--- Entries provided ---

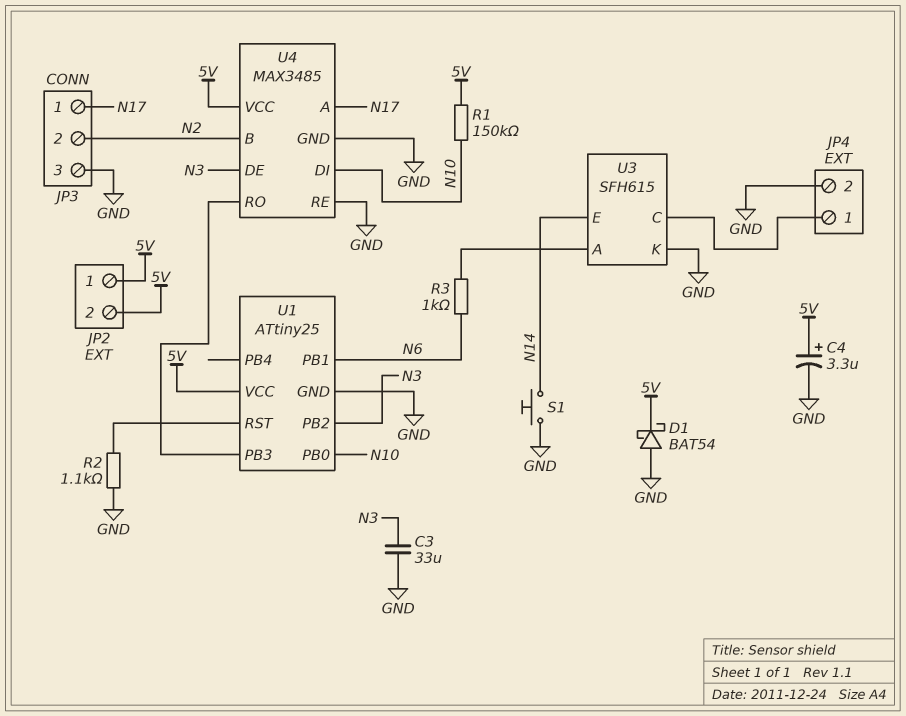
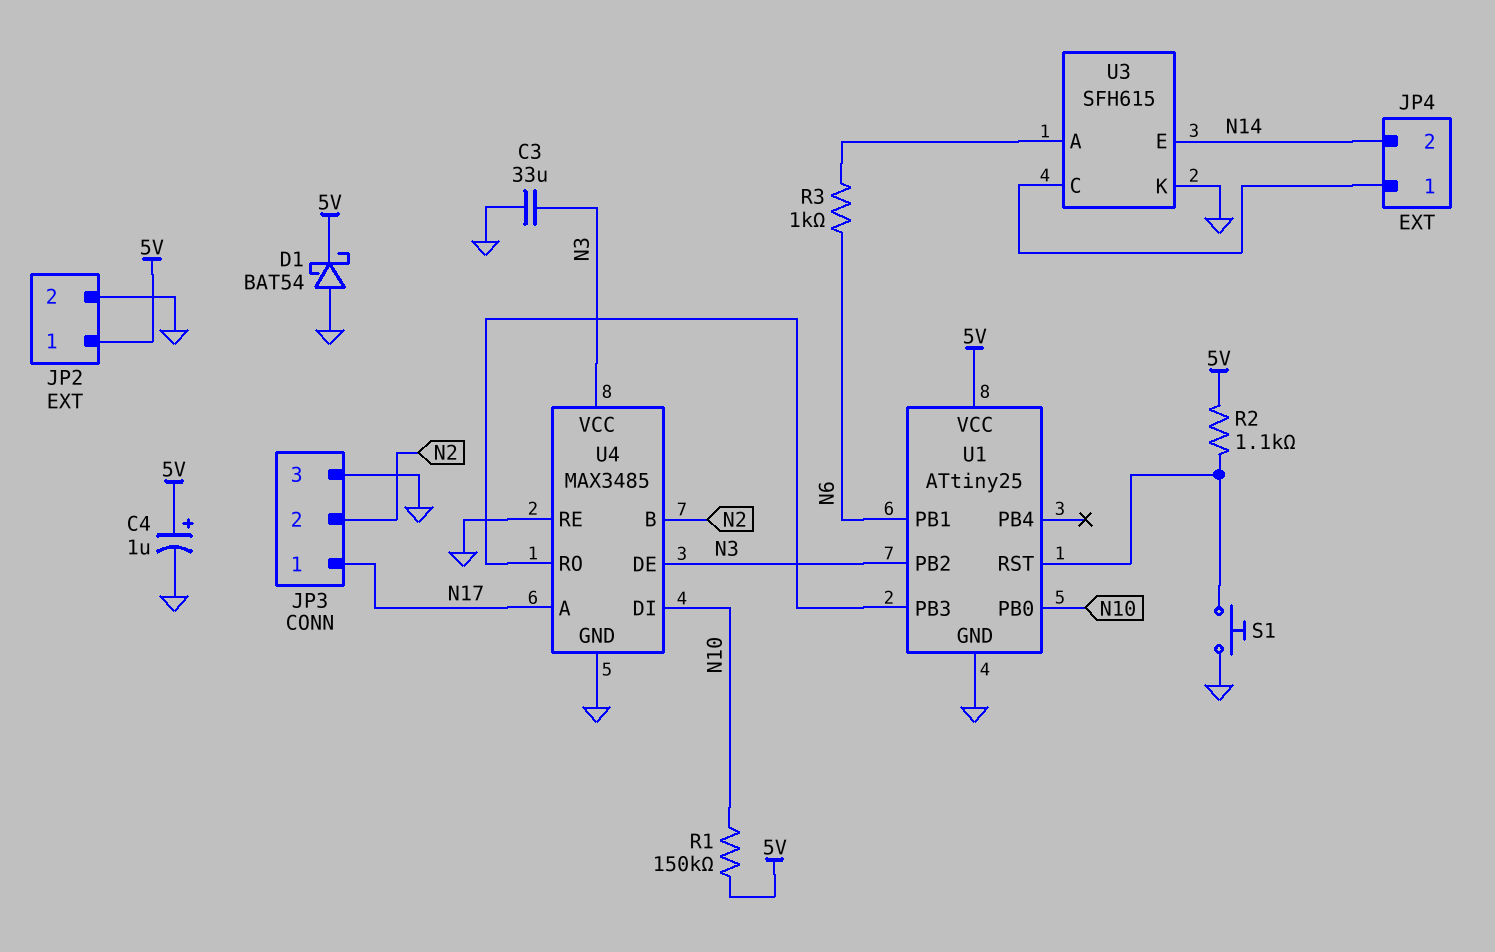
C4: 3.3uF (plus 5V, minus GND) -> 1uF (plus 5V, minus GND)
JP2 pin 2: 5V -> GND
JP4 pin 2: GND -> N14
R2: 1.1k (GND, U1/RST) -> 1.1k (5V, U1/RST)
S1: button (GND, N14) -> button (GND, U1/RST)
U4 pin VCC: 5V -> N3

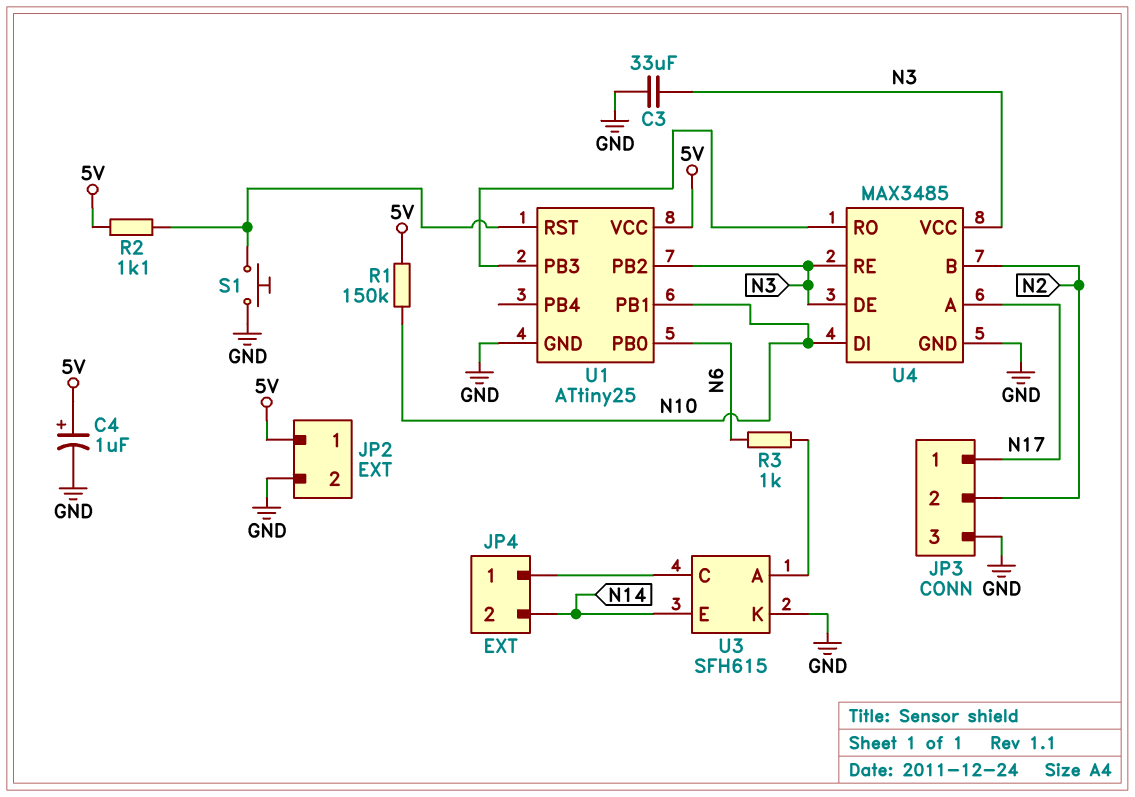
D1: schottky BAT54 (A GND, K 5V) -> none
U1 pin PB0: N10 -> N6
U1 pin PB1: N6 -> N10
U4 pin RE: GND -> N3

---
--- Entries provided ---

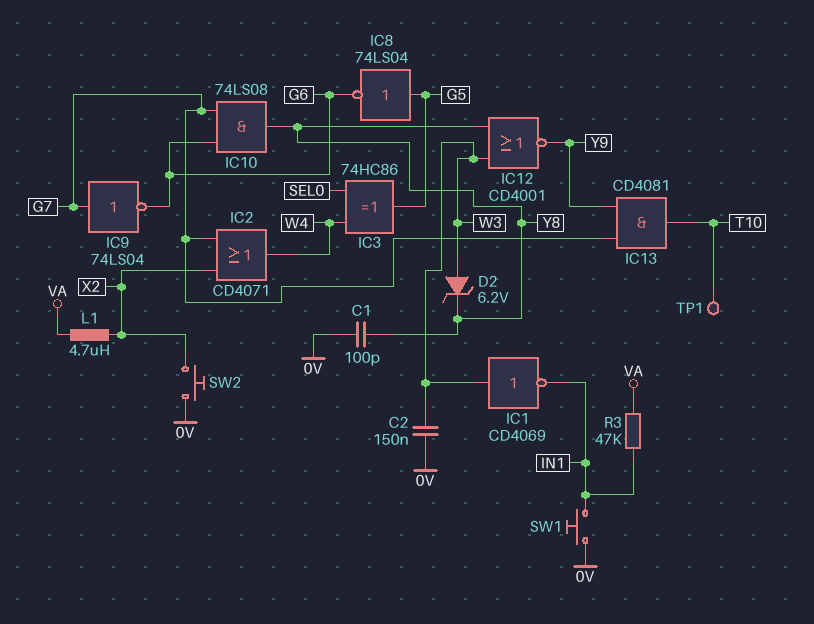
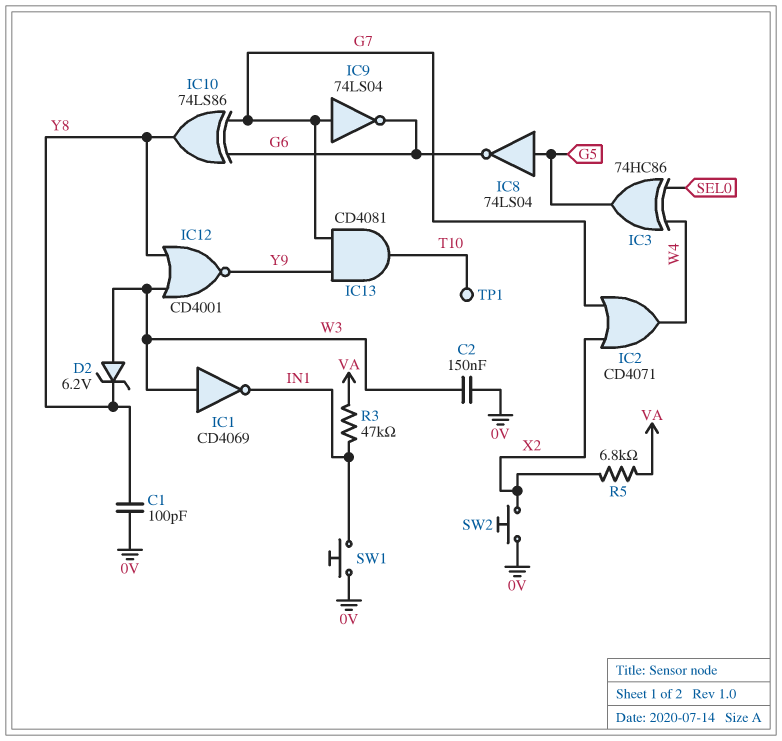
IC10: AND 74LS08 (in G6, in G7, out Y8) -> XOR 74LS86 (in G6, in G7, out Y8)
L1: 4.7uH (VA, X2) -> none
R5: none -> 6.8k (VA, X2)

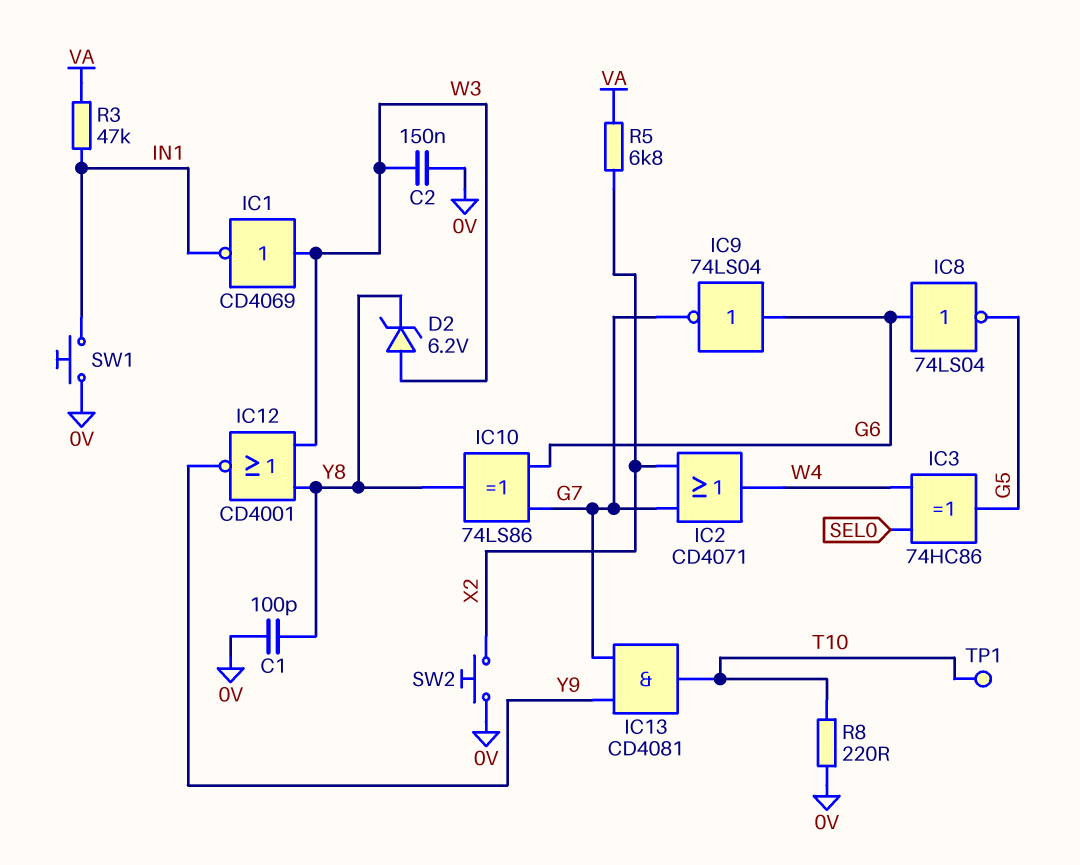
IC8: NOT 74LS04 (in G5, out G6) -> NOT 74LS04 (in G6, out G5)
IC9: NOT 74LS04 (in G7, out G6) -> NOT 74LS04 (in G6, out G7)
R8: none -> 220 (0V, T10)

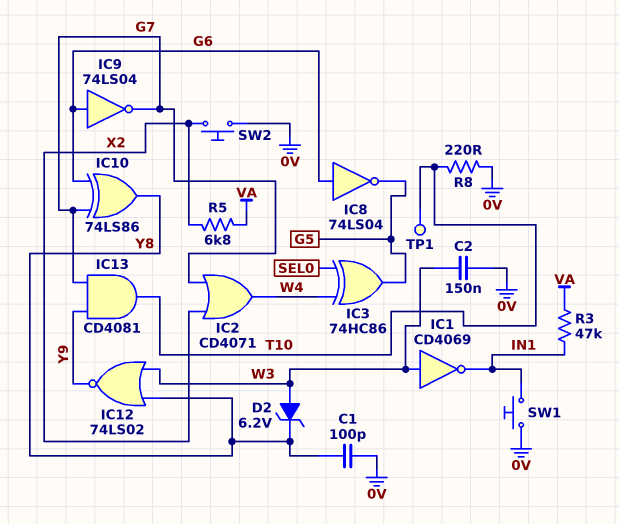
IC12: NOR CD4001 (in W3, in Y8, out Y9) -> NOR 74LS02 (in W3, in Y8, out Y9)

---

— How to complete this task —
Copy only these lines from the records above, exactly: the one with "IC9: NOT 74LS04", the one with "IC12: NOR CD4001", and those between. Skip the pictures.

— Written solution —
IC9: NOT 74LS04 (in G7, out G6) -> NOT 74LS04 (in G6, out G7)
R8: none -> 220 (0V, T10)

IC12: NOR CD4001 (in W3, in Y8, out Y9) -> NOR 74LS02 (in W3, in Y8, out Y9)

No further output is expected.